- [Your instructions]: Please transcribe exactly, and only, the lines of the data below between the line holding "was: pulefe (blue)" and the line holding "now: dudovo (green)", inclusive.

- [Dataset excerpts]:
-------------------------

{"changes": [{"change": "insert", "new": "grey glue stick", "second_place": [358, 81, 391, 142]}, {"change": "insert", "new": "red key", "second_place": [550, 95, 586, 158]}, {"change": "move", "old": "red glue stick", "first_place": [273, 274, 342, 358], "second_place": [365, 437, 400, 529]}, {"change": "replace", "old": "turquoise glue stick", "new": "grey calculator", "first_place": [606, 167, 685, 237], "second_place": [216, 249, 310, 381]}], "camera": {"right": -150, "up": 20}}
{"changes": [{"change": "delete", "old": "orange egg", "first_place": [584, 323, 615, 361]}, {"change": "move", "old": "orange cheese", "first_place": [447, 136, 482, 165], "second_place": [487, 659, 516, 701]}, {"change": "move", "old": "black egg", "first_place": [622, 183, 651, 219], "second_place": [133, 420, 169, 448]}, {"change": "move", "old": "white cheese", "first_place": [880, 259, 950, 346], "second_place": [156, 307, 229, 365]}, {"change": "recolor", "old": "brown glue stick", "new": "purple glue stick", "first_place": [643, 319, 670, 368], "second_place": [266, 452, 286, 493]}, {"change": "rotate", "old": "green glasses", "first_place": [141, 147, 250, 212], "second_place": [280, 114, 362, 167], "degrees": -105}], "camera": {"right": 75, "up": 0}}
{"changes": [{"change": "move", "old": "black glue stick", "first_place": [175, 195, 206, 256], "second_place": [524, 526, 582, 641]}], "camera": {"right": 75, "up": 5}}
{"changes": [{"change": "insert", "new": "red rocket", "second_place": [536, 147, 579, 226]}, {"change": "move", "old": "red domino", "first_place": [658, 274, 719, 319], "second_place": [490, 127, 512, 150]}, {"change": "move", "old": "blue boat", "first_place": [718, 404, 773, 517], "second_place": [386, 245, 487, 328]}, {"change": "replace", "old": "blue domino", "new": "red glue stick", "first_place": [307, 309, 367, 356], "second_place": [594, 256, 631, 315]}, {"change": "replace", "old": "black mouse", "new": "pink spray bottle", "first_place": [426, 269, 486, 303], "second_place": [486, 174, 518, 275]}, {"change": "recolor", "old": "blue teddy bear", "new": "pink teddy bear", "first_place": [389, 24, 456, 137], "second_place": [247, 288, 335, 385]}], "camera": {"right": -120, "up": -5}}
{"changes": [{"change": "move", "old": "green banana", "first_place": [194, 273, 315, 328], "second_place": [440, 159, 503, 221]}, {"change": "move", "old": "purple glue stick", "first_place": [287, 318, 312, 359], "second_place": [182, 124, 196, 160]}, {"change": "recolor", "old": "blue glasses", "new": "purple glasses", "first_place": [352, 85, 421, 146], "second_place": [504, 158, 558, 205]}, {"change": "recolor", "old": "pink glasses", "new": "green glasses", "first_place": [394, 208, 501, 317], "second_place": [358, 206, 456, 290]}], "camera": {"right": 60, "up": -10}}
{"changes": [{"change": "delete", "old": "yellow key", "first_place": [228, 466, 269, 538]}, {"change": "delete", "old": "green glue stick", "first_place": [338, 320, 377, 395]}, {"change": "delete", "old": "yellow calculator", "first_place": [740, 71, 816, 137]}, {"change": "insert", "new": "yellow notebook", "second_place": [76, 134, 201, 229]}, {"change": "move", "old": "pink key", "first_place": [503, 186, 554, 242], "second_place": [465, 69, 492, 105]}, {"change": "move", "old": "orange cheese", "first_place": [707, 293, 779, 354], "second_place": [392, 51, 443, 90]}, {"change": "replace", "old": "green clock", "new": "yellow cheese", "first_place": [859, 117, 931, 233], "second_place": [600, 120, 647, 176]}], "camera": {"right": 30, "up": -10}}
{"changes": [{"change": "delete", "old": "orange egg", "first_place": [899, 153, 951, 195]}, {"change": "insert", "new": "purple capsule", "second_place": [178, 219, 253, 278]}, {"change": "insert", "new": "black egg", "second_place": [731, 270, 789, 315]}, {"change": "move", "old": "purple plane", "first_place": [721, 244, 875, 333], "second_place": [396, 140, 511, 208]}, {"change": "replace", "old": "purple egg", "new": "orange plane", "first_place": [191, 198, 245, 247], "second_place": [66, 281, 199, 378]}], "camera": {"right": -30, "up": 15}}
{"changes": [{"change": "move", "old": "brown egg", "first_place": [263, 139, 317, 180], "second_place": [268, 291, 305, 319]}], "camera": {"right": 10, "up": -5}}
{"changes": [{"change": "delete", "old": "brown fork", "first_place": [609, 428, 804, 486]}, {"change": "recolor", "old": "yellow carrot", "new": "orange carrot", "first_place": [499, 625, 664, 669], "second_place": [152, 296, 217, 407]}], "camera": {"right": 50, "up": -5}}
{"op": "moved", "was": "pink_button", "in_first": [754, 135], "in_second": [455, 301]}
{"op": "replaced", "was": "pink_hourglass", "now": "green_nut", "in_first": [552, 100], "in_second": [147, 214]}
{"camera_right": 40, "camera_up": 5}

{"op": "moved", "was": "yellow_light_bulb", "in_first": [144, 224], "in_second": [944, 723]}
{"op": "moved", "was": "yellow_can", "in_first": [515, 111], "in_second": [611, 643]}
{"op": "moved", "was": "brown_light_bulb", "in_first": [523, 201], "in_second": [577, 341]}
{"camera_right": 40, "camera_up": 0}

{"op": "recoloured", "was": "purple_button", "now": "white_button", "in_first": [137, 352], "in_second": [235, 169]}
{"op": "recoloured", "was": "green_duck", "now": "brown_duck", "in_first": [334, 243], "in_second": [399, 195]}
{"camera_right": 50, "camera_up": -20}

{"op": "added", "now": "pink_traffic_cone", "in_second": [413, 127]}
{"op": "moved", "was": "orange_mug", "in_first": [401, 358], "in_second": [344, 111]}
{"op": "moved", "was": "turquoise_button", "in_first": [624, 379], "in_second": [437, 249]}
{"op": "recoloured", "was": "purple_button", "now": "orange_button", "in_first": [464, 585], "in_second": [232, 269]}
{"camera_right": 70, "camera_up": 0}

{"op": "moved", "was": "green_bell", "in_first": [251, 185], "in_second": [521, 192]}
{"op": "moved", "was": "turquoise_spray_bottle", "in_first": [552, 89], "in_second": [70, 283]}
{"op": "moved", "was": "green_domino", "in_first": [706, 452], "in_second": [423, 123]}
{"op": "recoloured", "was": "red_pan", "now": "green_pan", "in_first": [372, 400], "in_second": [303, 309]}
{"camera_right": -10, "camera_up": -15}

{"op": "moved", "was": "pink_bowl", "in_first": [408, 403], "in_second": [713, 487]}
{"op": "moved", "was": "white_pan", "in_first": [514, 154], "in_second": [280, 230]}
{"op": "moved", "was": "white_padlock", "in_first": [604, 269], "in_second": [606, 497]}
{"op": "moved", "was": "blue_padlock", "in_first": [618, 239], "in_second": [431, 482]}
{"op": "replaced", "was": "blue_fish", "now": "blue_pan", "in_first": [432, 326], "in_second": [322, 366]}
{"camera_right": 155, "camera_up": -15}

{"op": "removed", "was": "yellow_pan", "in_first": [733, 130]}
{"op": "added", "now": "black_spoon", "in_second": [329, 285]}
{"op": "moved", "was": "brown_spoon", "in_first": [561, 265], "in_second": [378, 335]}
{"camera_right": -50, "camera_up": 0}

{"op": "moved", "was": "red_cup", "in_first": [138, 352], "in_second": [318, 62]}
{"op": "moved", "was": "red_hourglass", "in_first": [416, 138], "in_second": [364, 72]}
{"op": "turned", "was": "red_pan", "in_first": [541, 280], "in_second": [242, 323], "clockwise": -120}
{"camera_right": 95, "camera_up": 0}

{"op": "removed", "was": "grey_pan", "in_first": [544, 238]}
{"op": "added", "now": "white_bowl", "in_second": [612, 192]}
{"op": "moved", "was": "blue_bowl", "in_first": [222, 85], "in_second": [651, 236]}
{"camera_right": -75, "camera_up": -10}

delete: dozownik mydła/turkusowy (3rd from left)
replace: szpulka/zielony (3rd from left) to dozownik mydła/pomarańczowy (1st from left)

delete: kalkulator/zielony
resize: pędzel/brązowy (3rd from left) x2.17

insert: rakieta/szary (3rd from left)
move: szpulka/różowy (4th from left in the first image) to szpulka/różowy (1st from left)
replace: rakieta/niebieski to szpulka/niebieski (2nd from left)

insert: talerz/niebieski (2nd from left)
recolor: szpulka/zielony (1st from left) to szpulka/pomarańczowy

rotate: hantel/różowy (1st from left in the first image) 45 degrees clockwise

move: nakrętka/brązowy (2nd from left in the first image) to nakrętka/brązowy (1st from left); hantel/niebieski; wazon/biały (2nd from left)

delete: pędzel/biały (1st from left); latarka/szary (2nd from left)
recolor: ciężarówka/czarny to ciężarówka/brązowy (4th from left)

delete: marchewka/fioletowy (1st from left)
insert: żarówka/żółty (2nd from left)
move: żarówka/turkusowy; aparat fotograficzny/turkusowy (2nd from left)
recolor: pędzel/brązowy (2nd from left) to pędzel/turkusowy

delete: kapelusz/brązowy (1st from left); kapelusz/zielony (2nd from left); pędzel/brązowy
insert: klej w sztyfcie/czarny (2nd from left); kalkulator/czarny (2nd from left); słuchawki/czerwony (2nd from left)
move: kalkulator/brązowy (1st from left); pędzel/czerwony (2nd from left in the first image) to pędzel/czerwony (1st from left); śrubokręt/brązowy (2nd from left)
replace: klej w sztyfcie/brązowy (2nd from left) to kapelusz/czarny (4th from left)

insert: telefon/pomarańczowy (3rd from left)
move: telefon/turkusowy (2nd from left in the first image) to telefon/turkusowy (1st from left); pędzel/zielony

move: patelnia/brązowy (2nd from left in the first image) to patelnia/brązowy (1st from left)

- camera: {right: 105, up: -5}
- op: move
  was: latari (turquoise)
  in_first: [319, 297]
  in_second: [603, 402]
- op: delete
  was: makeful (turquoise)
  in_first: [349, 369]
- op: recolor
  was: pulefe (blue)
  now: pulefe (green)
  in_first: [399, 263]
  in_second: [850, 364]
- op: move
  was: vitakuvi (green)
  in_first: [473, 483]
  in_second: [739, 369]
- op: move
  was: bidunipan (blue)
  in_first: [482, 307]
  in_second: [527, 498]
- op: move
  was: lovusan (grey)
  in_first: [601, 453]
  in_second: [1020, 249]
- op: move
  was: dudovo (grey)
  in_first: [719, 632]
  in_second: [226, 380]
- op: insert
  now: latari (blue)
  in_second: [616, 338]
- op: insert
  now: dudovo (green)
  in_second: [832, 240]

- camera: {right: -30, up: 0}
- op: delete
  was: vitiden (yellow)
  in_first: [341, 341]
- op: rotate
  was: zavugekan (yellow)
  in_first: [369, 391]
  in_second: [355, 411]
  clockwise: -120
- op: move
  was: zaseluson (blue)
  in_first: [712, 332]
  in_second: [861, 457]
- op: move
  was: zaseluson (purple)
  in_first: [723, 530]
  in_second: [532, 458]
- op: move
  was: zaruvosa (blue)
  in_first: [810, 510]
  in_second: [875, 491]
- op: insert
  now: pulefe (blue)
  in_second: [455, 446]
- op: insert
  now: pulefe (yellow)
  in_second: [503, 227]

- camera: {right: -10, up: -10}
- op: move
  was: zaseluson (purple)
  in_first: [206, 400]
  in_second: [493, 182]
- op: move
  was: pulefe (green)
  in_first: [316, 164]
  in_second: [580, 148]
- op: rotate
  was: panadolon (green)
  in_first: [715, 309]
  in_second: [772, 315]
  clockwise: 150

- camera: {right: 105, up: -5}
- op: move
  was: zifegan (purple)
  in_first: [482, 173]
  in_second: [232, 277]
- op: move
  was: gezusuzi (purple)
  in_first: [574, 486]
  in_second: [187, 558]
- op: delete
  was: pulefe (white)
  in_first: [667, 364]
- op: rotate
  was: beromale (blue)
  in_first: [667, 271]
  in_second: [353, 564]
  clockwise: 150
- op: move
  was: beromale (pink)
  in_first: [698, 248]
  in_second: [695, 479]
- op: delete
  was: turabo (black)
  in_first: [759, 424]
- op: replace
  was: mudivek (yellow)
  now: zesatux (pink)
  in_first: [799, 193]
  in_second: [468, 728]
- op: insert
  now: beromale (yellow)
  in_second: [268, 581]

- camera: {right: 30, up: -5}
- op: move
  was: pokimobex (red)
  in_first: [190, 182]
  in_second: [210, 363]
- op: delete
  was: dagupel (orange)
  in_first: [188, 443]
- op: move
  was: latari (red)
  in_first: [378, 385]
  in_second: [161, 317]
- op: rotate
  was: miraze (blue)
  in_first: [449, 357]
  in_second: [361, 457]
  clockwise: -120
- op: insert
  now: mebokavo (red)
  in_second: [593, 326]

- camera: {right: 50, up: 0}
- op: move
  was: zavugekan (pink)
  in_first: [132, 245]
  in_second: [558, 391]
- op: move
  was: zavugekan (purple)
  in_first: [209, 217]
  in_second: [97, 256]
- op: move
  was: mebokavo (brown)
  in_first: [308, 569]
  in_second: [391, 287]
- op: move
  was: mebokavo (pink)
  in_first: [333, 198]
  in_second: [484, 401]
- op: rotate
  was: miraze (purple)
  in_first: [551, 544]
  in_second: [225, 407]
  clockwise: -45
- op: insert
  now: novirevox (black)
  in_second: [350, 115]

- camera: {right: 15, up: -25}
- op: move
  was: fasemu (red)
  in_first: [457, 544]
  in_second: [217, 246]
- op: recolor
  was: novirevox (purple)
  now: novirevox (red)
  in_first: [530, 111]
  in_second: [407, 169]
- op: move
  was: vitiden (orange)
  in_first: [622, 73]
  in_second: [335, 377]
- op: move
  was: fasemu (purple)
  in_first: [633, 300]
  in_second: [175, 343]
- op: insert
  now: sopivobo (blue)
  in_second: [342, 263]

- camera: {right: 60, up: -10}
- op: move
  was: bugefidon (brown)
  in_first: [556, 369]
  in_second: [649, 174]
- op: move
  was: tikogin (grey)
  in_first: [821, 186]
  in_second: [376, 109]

-------------------------

- [Answer box]:
  was: pulefe (blue)
  now: pulefe (green)
  in_first: [399, 263]
  in_second: [850, 364]
- op: move
  was: vitakuvi (green)
  in_first: [473, 483]
  in_second: [739, 369]
- op: move
  was: bidunipan (blue)
  in_first: [482, 307]
  in_second: [527, 498]
- op: move
  was: lovusan (grey)
  in_first: [601, 453]
  in_second: [1020, 249]
- op: move
  was: dudovo (grey)
  in_first: [719, 632]
  in_second: [226, 380]
- op: insert
  now: latari (blue)
  in_second: [616, 338]
- op: insert
  now: dudovo (green)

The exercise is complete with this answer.